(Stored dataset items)

■ ■ ■ ■

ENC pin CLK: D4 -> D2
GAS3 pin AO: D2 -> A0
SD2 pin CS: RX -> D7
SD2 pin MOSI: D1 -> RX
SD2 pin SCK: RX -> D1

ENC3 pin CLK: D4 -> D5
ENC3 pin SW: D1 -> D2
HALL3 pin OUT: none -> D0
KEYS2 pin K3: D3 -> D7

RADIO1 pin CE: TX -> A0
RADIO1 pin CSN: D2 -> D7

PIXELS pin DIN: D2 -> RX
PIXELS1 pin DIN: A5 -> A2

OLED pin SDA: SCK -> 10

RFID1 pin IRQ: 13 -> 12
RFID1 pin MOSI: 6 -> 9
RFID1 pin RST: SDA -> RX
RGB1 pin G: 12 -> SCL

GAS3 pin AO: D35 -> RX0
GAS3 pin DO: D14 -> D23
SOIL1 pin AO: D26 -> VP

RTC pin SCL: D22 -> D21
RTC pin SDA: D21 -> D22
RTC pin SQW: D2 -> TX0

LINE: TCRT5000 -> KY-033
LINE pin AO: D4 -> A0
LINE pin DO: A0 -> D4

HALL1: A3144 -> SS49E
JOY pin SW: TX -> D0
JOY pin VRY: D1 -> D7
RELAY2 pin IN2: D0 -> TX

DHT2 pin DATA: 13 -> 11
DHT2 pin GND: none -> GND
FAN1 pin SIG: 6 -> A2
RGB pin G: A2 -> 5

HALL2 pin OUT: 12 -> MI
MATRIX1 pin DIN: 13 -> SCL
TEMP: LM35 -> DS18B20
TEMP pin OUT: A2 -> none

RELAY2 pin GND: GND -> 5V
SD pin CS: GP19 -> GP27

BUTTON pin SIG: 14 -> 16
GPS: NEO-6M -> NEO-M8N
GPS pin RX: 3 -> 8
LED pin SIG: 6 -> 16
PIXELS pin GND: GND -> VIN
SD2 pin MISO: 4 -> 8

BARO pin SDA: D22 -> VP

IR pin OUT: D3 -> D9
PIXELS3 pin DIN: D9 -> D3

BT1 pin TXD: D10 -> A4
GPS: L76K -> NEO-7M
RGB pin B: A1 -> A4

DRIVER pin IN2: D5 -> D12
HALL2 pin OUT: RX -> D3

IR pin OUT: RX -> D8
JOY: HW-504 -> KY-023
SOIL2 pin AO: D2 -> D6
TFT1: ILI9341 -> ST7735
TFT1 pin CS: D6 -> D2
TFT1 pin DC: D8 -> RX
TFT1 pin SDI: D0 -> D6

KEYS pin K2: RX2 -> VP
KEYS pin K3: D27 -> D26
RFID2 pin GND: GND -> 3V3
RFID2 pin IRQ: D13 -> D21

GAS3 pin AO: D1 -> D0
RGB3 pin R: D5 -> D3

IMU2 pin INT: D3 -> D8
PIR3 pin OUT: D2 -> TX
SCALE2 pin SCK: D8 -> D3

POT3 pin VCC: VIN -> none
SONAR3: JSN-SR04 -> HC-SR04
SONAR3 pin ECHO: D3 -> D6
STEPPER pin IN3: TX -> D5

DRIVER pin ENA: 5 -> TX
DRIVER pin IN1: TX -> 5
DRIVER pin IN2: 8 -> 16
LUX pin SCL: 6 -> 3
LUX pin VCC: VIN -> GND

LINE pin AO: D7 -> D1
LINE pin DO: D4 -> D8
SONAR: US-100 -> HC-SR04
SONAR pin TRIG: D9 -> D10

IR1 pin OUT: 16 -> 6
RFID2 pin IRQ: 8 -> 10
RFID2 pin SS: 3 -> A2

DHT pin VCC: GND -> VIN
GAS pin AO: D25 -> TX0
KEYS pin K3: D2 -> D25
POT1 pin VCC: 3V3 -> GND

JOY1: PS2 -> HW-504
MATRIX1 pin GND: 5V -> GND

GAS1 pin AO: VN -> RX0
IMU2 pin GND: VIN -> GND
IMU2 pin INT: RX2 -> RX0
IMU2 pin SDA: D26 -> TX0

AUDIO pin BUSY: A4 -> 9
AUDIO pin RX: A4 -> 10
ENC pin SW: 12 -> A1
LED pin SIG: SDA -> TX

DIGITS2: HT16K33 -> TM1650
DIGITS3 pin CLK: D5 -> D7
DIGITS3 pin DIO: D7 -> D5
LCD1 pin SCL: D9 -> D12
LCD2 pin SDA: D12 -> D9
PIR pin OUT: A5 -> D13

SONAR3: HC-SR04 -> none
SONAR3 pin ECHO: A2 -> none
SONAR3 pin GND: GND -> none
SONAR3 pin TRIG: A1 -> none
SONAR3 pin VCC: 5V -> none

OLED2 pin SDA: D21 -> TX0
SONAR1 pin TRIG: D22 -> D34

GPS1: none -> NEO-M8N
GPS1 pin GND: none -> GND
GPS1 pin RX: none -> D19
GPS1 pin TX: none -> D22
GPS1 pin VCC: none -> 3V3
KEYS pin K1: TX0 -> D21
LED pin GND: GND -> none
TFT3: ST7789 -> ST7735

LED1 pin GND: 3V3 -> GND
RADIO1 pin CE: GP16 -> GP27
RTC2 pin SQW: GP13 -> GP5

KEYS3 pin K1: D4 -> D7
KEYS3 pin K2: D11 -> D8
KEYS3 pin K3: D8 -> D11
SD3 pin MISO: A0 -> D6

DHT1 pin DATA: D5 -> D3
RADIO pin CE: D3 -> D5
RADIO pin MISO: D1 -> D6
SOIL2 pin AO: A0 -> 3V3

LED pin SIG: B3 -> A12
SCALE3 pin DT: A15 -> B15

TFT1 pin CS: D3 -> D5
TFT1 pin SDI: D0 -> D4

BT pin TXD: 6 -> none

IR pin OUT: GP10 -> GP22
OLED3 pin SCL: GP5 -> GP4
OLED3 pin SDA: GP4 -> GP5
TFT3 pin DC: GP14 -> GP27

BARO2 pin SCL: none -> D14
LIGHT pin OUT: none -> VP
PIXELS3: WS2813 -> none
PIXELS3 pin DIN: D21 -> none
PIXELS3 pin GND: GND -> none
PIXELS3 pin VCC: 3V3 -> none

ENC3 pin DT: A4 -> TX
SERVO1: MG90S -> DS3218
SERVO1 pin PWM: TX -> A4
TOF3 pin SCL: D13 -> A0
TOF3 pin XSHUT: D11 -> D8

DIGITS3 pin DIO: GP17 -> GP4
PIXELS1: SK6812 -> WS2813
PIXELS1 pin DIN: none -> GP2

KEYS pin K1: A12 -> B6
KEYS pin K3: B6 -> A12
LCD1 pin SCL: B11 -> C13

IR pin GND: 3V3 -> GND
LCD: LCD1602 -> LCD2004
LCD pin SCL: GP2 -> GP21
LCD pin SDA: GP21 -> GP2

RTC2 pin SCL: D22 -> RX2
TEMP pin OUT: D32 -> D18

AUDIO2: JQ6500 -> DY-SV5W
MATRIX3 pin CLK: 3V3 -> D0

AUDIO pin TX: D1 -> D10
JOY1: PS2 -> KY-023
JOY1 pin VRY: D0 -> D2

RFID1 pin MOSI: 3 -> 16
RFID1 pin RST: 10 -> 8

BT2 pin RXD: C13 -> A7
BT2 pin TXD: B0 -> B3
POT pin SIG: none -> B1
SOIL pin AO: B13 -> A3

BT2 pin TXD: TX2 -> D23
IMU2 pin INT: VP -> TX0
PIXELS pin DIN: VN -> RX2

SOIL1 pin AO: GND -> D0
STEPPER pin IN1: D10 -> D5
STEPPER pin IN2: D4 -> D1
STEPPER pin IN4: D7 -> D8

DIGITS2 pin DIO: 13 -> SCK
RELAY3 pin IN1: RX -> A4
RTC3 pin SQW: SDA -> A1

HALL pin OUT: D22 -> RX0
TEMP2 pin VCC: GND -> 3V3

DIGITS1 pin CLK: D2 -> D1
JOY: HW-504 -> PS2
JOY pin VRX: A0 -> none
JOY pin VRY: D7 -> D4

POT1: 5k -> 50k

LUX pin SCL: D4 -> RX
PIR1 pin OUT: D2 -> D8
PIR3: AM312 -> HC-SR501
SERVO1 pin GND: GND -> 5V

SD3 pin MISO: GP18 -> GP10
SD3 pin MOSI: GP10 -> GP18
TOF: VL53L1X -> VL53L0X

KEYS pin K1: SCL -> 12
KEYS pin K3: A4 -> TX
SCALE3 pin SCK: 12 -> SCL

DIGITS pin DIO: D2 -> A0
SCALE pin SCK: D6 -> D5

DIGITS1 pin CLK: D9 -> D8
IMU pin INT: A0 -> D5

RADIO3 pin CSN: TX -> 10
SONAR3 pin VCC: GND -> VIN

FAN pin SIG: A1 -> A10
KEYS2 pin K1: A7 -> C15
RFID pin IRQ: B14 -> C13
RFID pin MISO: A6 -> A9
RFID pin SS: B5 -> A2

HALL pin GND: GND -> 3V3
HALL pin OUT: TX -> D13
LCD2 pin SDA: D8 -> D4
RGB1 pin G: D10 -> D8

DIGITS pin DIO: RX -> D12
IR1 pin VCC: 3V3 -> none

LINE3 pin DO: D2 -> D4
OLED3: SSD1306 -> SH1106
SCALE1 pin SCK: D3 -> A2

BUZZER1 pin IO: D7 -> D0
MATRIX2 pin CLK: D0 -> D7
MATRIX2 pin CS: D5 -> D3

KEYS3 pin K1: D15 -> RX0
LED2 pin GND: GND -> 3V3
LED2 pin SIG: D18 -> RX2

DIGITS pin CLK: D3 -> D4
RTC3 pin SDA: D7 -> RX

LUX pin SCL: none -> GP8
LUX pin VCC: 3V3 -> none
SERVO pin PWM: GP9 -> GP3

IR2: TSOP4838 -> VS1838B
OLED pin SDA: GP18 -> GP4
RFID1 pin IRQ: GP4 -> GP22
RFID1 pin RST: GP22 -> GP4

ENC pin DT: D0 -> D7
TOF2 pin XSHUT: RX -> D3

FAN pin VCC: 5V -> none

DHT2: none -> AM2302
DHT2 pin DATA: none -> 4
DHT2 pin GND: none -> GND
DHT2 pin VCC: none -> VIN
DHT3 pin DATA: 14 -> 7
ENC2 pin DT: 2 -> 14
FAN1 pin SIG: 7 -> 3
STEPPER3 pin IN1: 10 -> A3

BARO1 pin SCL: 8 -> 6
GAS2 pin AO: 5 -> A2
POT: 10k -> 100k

■ ■ ■ ■

## [PROMPT]
Can you repeat, word for word, every line above from the one containing "KEYS3 pin K1: D4 -> D7" down to the one containing "BT2 pin TXD: B0 -> B3", including both?

## [TASK RESULT]
KEYS3 pin K1: D4 -> D7
KEYS3 pin K2: D11 -> D8
KEYS3 pin K3: D8 -> D11
SD3 pin MISO: A0 -> D6

DHT1 pin DATA: D5 -> D3
RADIO pin CE: D3 -> D5
RADIO pin MISO: D1 -> D6
SOIL2 pin AO: A0 -> 3V3

LED pin SIG: B3 -> A12
SCALE3 pin DT: A15 -> B15

TFT1 pin CS: D3 -> D5
TFT1 pin SDI: D0 -> D4

BT pin TXD: 6 -> none

IR pin OUT: GP10 -> GP22
OLED3 pin SCL: GP5 -> GP4
OLED3 pin SDA: GP4 -> GP5
TFT3 pin DC: GP14 -> GP27

BARO2 pin SCL: none -> D14
LIGHT pin OUT: none -> VP
PIXELS3: WS2813 -> none
PIXELS3 pin DIN: D21 -> none
PIXELS3 pin GND: GND -> none
PIXELS3 pin VCC: 3V3 -> none

ENC3 pin DT: A4 -> TX
SERVO1: MG90S -> DS3218
SERVO1 pin PWM: TX -> A4
TOF3 pin SCL: D13 -> A0
TOF3 pin XSHUT: D11 -> D8

DIGITS3 pin DIO: GP17 -> GP4
PIXELS1: SK6812 -> WS2813
PIXELS1 pin DIN: none -> GP2

KEYS pin K1: A12 -> B6
KEYS pin K3: B6 -> A12
LCD1 pin SCL: B11 -> C13

IR pin GND: 3V3 -> GND
LCD: LCD1602 -> LCD2004
LCD pin SCL: GP2 -> GP21
LCD pin SDA: GP21 -> GP2

RTC2 pin SCL: D22 -> RX2
TEMP pin OUT: D32 -> D18

AUDIO2: JQ6500 -> DY-SV5W
MATRIX3 pin CLK: 3V3 -> D0

AUDIO pin TX: D1 -> D10
JOY1: PS2 -> KY-023
JOY1 pin VRY: D0 -> D2

RFID1 pin MOSI: 3 -> 16
RFID1 pin RST: 10 -> 8

BT2 pin RXD: C13 -> A7
BT2 pin TXD: B0 -> B3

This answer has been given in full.